> **What you should do**: Transcribe exactly the stretch of lines beginning at the one containing "turquoise capsule: 10 -> 11" and closing with the last line of the entries below. Omit images.

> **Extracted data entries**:
--------------------------------------------------

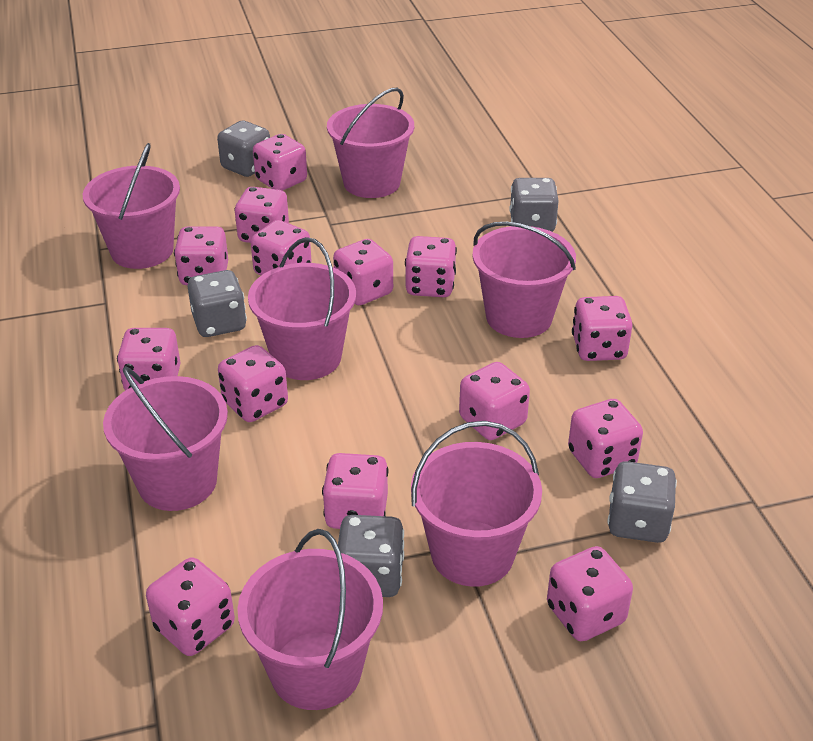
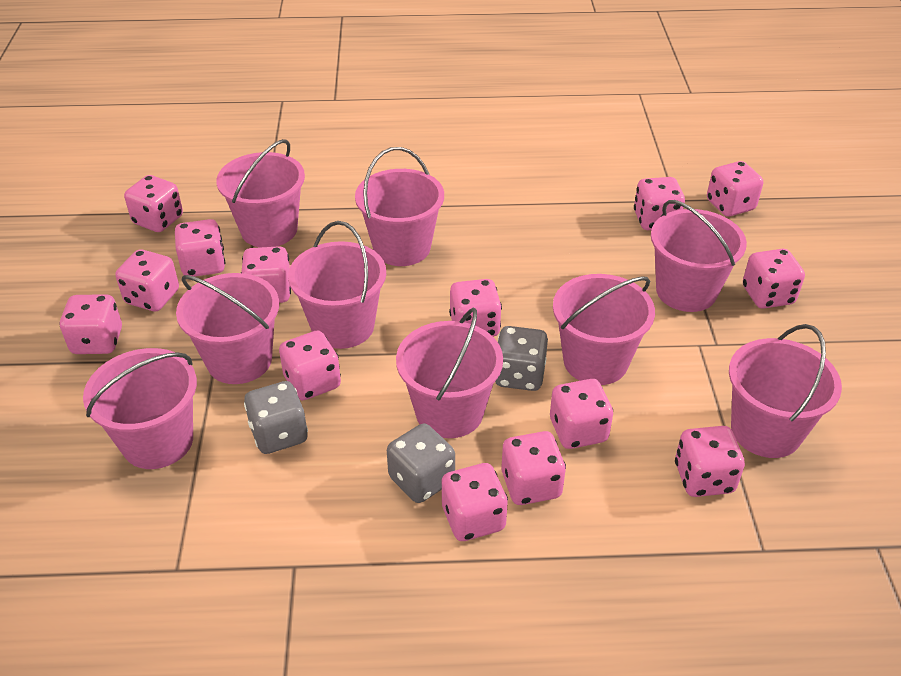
grey dice: 5 -> 3
pink bucket: 7 -> 9

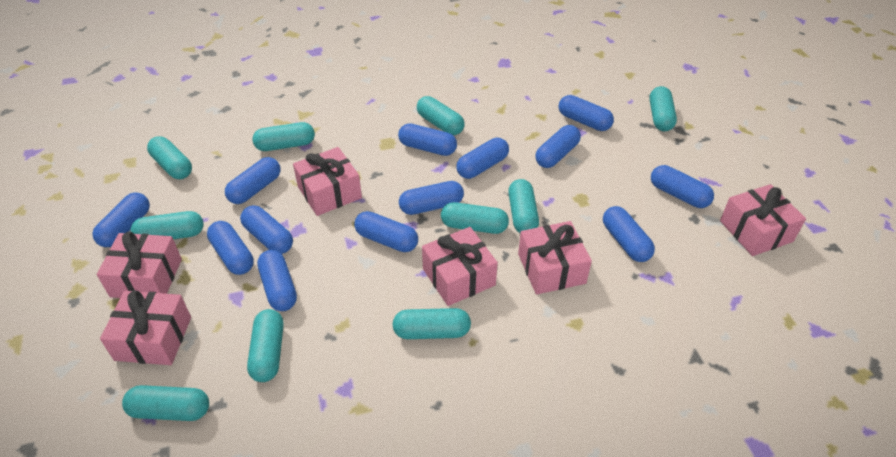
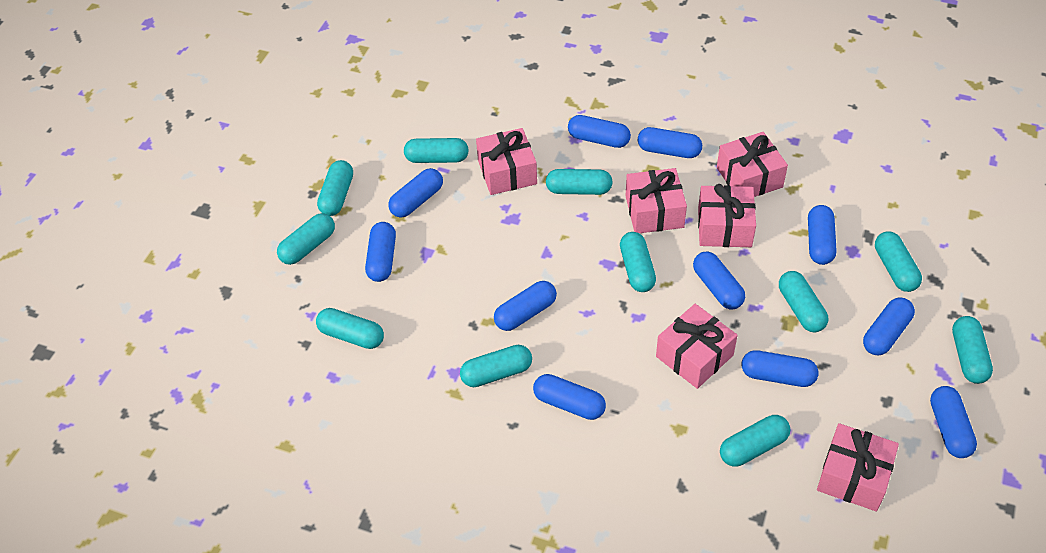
blue capsule: 13 -> 11
turquoise capsule: 10 -> 11

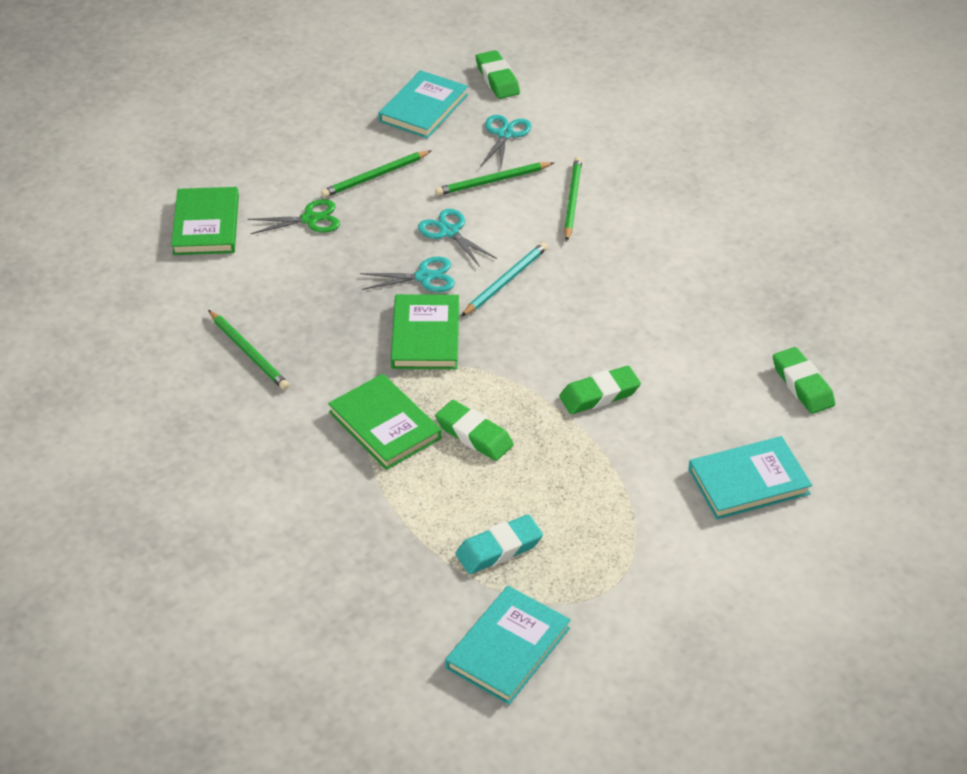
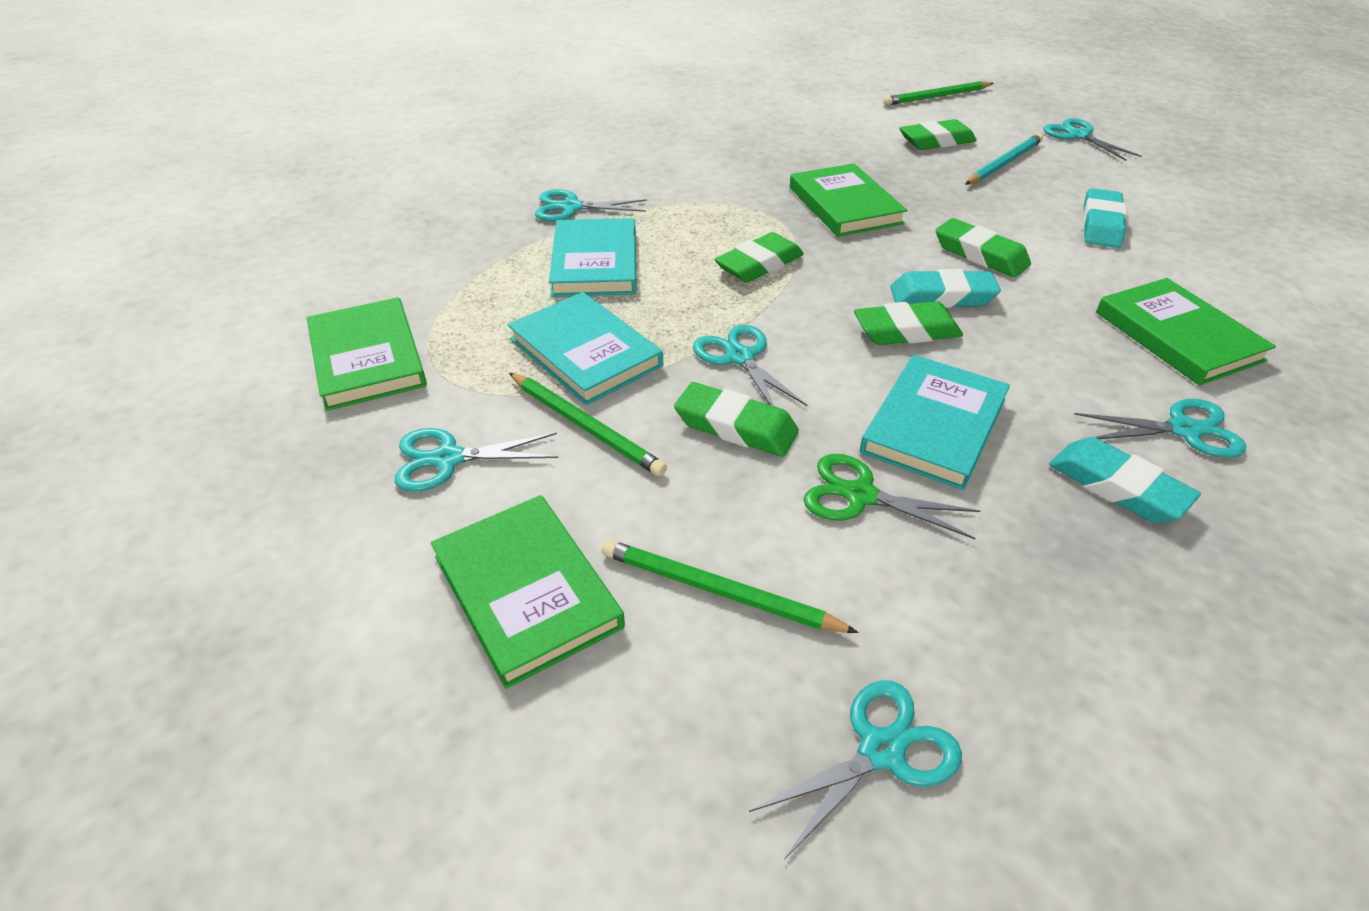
green book: 3 -> 4
green eraser: 4 -> 5
green pencil: 4 -> 3
turquoise eraser: 1 -> 3
turquoise scissors: 3 -> 6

--------------------------------------------------

> **Task response**:
turquoise capsule: 10 -> 11

green book: 3 -> 4
green eraser: 4 -> 5
green pencil: 4 -> 3
turquoise eraser: 1 -> 3
turquoise scissors: 3 -> 6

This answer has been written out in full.